Required work
Within the material below, filter for lines that hold the word "none".
START Material to process
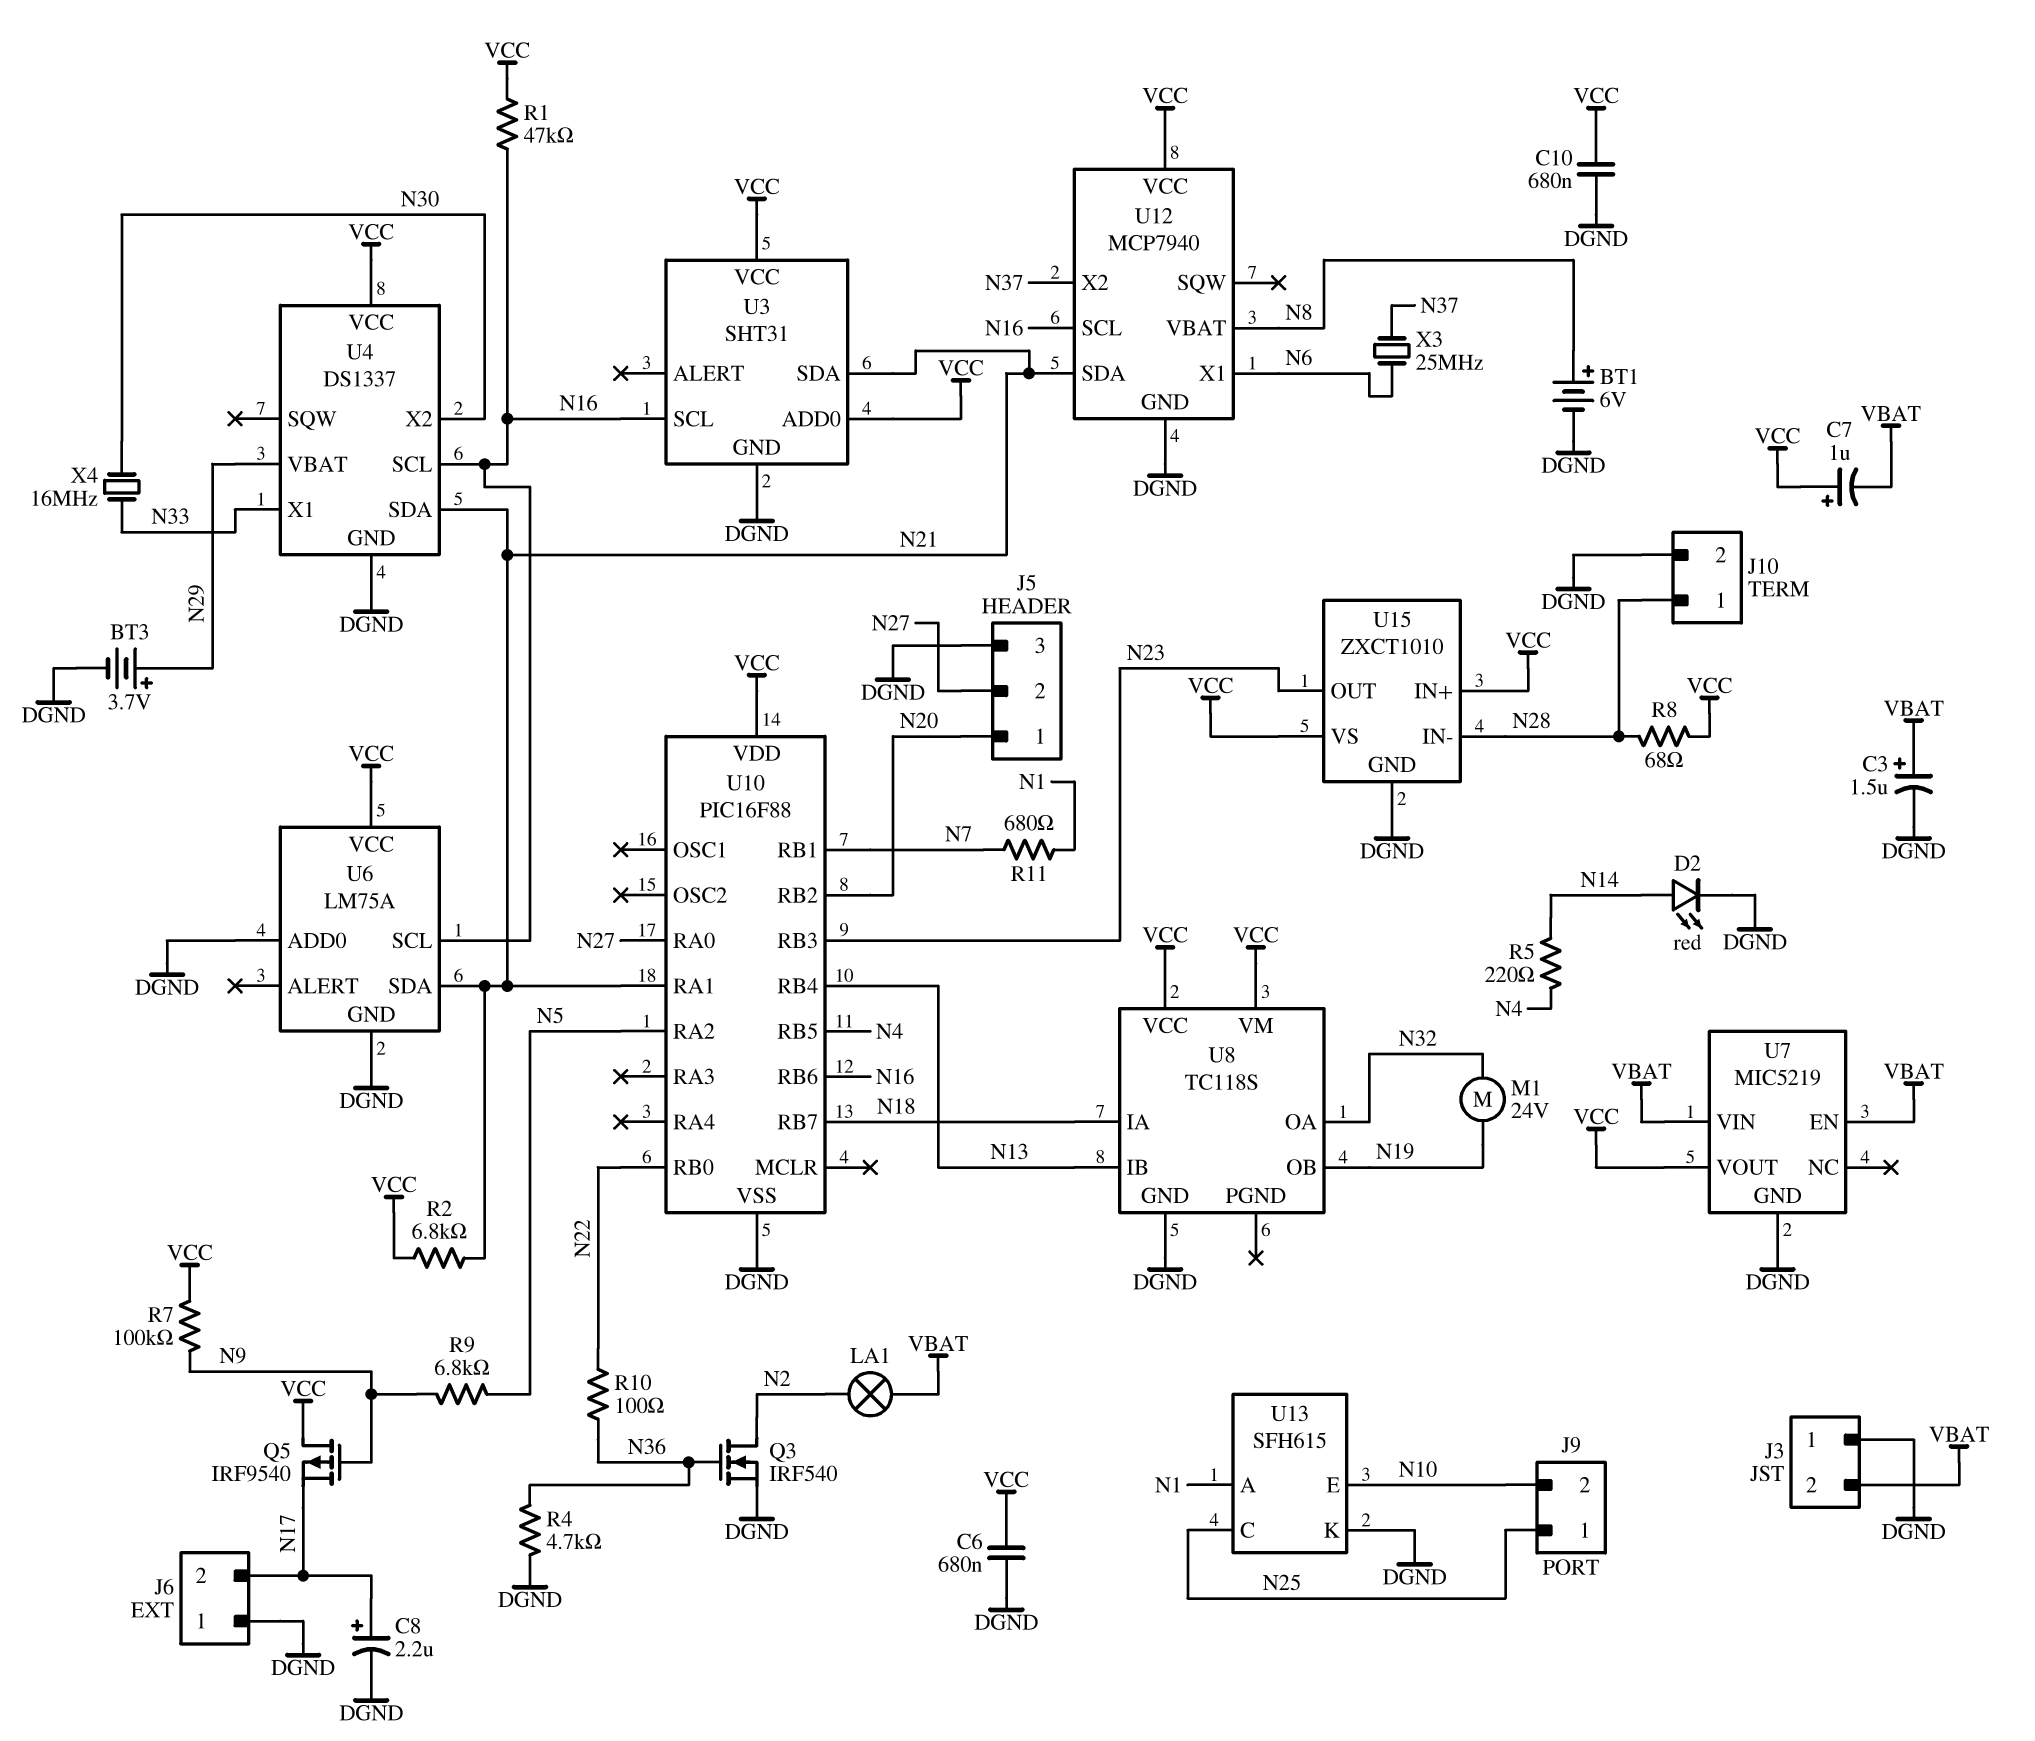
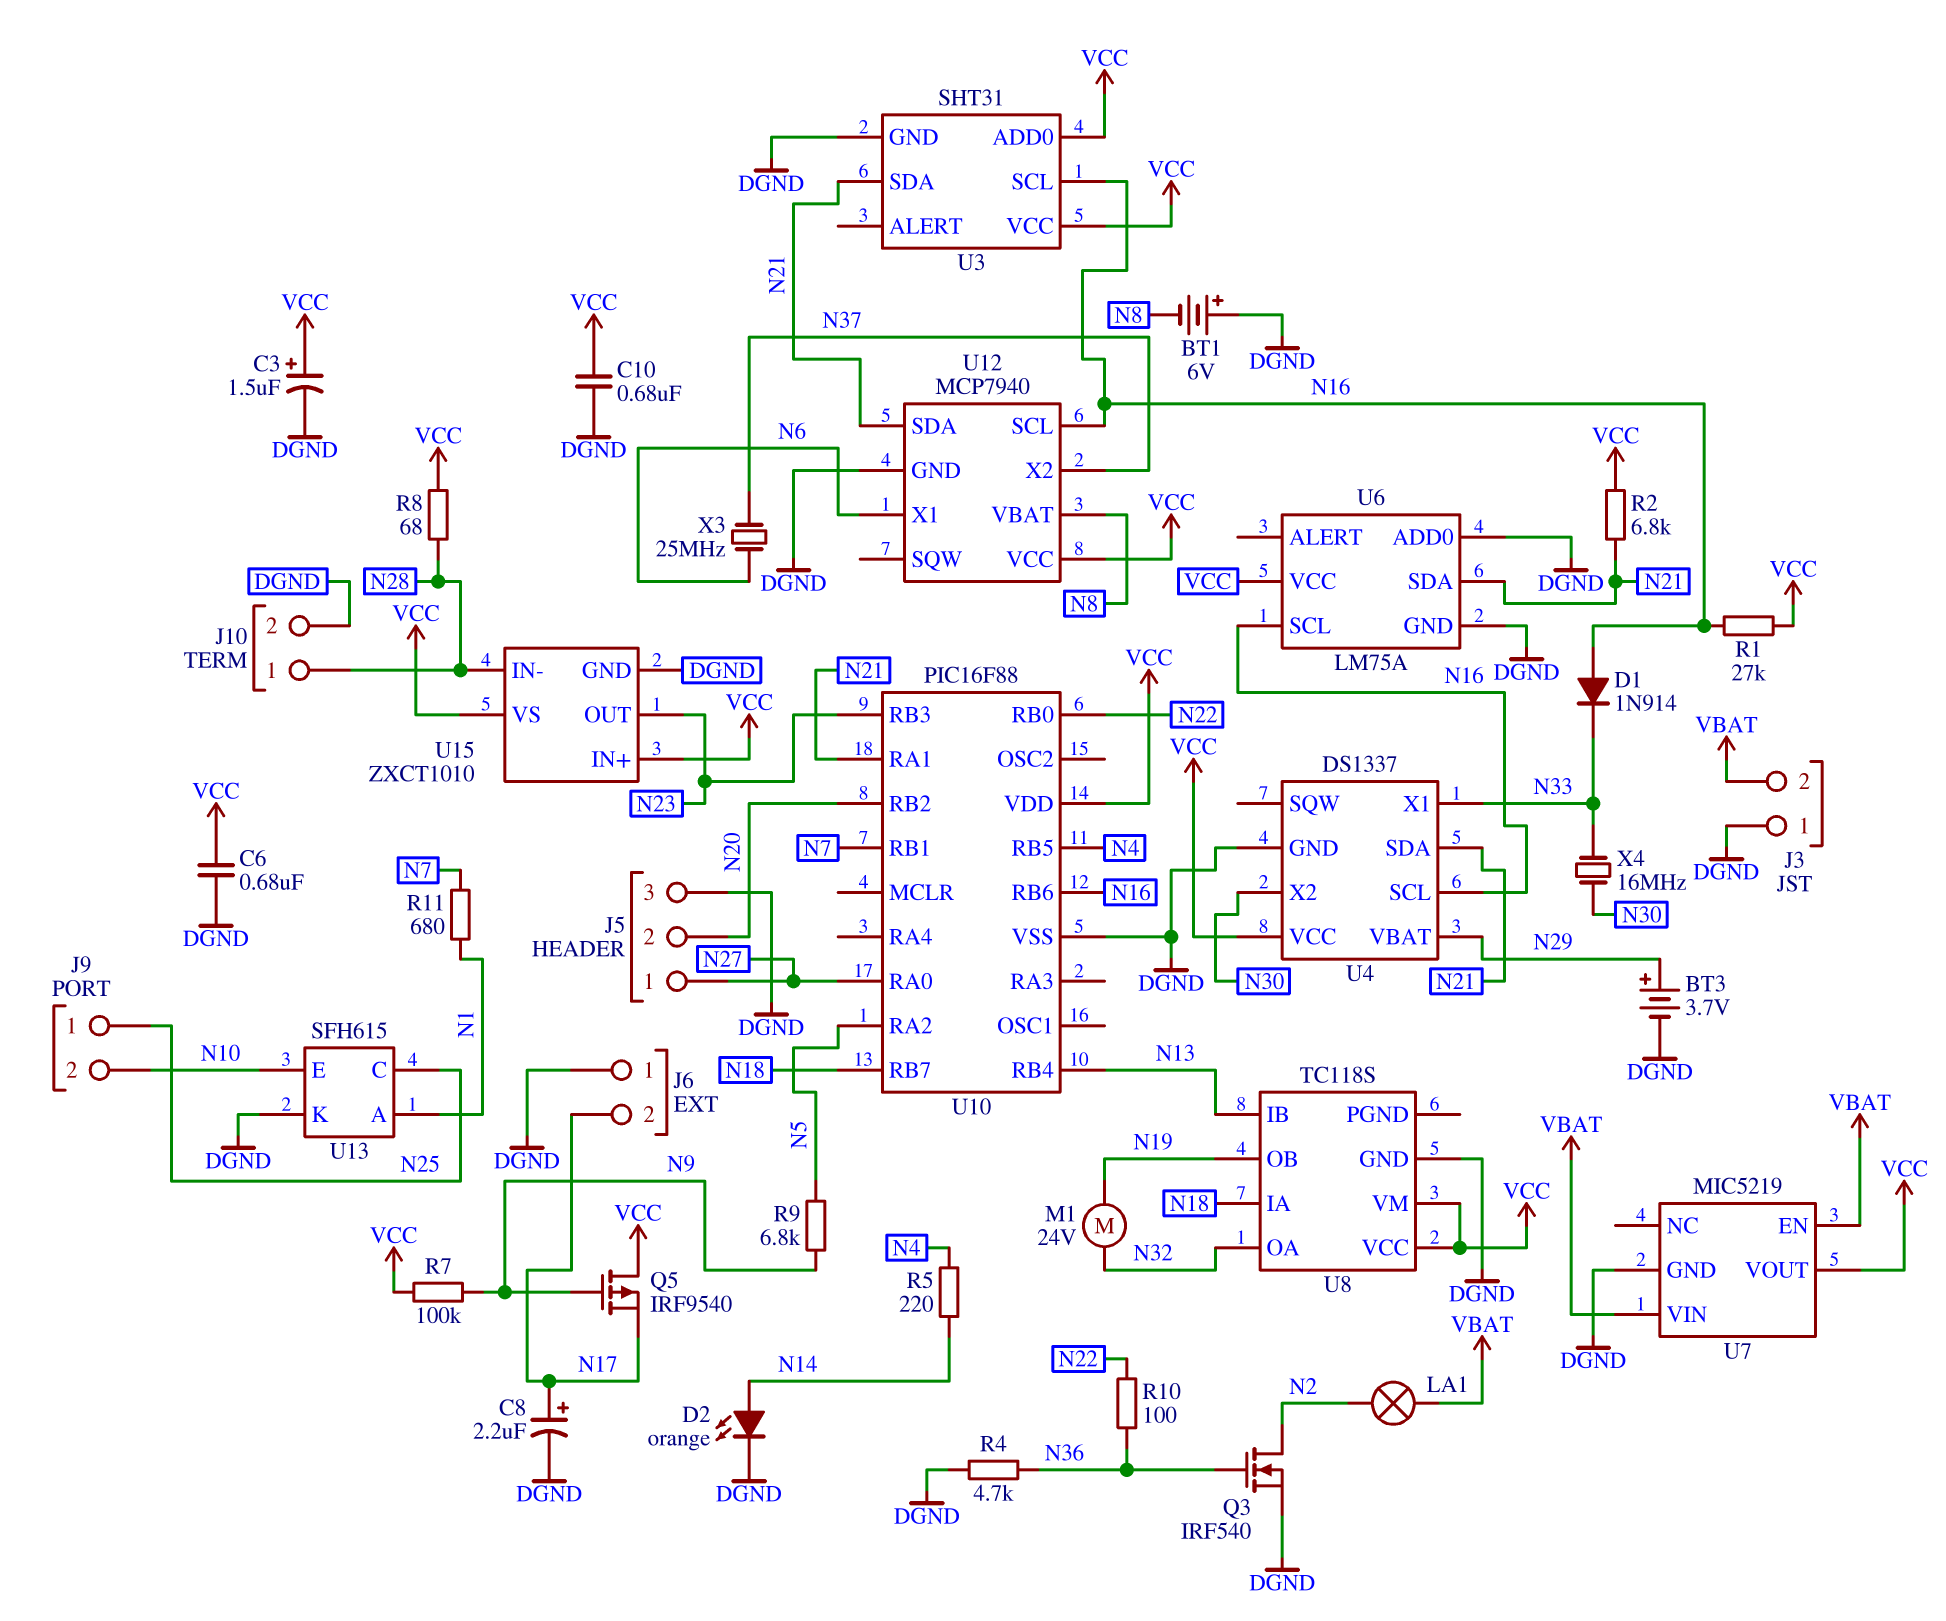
BT1: 6V (plus N8, minus DGND) -> 6V (plus DGND, minus N8)
C3: 1.5uF (plus VBAT, minus DGND) -> 1.5uF (plus VCC, minus DGND)
C7: 1uF (plus VCC, minus VBAT) -> none
D1: none -> diode 1N914 (A N16, K N33)
D2: LED red (A N14, K DGND) -> LED orange (A N14, K DGND)
J5 pin 1: N20 -> N27
J5 pin 2: N27 -> N20
R1: 47k (N16, VCC) -> 27k (N16, VCC)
END Material to process
Task result
C7: 1uF (plus VCC, minus VBAT) -> none
D1: none -> diode 1N914 (A N16, K N33)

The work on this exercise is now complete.